◆ Task brief
Output exactly the span of lines beginning with the one that holds "yellow headphones [411,324,500,397]" and ending with the last line of the data below.
%%
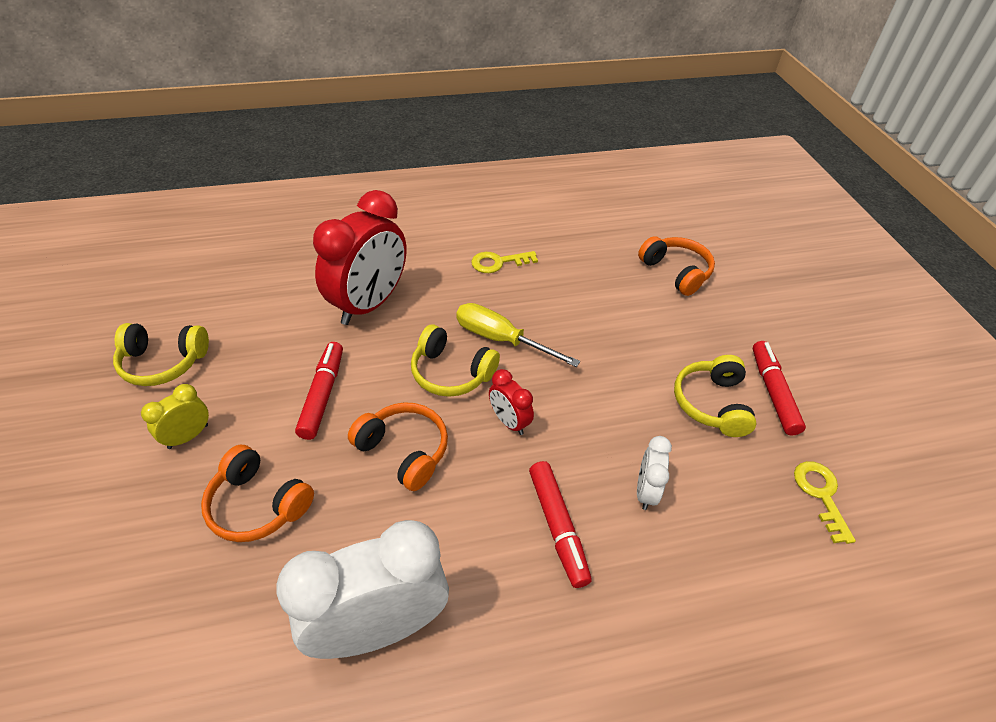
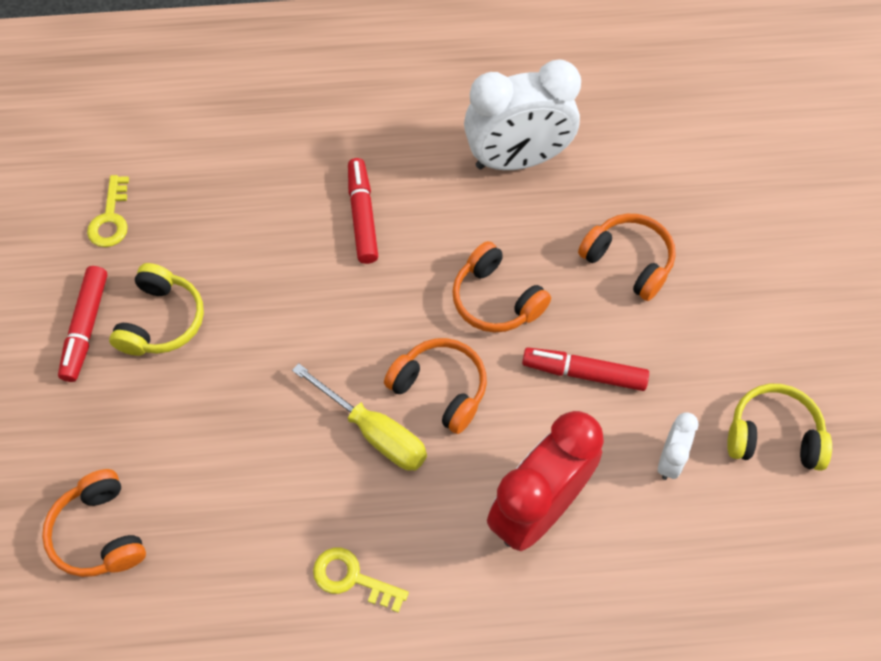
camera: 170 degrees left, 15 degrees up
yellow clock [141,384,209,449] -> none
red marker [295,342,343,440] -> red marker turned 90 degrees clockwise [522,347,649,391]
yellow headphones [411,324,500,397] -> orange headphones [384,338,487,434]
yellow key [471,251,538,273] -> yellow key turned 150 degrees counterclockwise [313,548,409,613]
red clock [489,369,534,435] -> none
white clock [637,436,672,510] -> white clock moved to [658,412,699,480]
%%
◆ Solution to the problem
yellow headphones [411,324,500,397] -> orange headphones [384,338,487,434]
yellow key [471,251,538,273] -> yellow key turned 150 degrees counterclockwise [313,548,409,613]
red clock [489,369,534,435] -> none
white clock [637,436,672,510] -> white clock moved to [658,412,699,480]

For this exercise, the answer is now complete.